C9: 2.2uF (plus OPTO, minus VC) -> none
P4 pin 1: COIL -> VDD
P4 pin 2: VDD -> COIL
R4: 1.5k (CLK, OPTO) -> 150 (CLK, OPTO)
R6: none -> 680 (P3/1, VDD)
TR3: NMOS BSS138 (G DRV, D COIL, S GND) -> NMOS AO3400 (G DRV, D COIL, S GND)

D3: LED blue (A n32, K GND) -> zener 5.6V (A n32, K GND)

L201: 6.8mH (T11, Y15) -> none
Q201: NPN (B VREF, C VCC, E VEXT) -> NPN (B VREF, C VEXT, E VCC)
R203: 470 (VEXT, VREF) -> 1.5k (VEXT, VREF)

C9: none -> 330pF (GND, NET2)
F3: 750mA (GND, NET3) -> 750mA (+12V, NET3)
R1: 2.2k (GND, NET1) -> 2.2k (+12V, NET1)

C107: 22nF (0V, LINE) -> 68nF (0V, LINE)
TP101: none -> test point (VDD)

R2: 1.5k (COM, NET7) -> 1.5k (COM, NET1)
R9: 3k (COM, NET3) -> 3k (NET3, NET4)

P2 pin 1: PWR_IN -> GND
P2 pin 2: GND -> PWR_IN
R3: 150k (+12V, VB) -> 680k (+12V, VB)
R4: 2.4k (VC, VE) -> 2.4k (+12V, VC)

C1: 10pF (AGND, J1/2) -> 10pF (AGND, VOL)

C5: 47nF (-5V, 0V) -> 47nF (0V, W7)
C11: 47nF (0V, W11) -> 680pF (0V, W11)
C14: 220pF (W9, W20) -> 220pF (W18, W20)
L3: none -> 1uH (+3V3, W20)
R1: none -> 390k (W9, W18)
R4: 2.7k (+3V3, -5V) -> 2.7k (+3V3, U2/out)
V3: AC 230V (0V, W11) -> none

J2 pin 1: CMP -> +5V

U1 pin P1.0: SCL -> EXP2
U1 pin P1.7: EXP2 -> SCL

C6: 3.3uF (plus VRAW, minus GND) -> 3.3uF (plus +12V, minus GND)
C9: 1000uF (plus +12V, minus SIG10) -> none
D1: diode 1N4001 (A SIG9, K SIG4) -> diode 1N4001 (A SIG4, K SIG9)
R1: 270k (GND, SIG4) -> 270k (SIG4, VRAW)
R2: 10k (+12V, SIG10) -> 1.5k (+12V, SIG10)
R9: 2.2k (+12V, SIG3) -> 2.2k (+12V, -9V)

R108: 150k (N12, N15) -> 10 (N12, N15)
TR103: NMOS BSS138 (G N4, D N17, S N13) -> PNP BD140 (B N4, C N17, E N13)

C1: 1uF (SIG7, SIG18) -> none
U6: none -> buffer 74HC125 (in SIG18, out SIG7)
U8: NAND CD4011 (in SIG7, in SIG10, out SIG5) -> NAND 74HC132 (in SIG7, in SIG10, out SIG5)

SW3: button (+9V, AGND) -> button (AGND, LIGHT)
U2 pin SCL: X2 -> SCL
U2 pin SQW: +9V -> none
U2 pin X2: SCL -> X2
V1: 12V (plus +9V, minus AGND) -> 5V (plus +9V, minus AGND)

#####

In the entries above, restate word for word the lines between the one holding "L201: 6.8mH (T11, Y15) -> none" and the one holding "P2 pin 1: PWR_IN -> GND", inclusive, and nothing besides.

— WRITTEN RESPONSE —
L201: 6.8mH (T11, Y15) -> none
Q201: NPN (B VREF, C VCC, E VEXT) -> NPN (B VREF, C VEXT, E VCC)
R203: 470 (VEXT, VREF) -> 1.5k (VEXT, VREF)

C9: none -> 330pF (GND, NET2)
F3: 750mA (GND, NET3) -> 750mA (+12V, NET3)
R1: 2.2k (GND, NET1) -> 2.2k (+12V, NET1)

C107: 22nF (0V, LINE) -> 68nF (0V, LINE)
TP101: none -> test point (VDD)

R2: 1.5k (COM, NET7) -> 1.5k (COM, NET1)
R9: 3k (COM, NET3) -> 3k (NET3, NET4)

P2 pin 1: PWR_IN -> GND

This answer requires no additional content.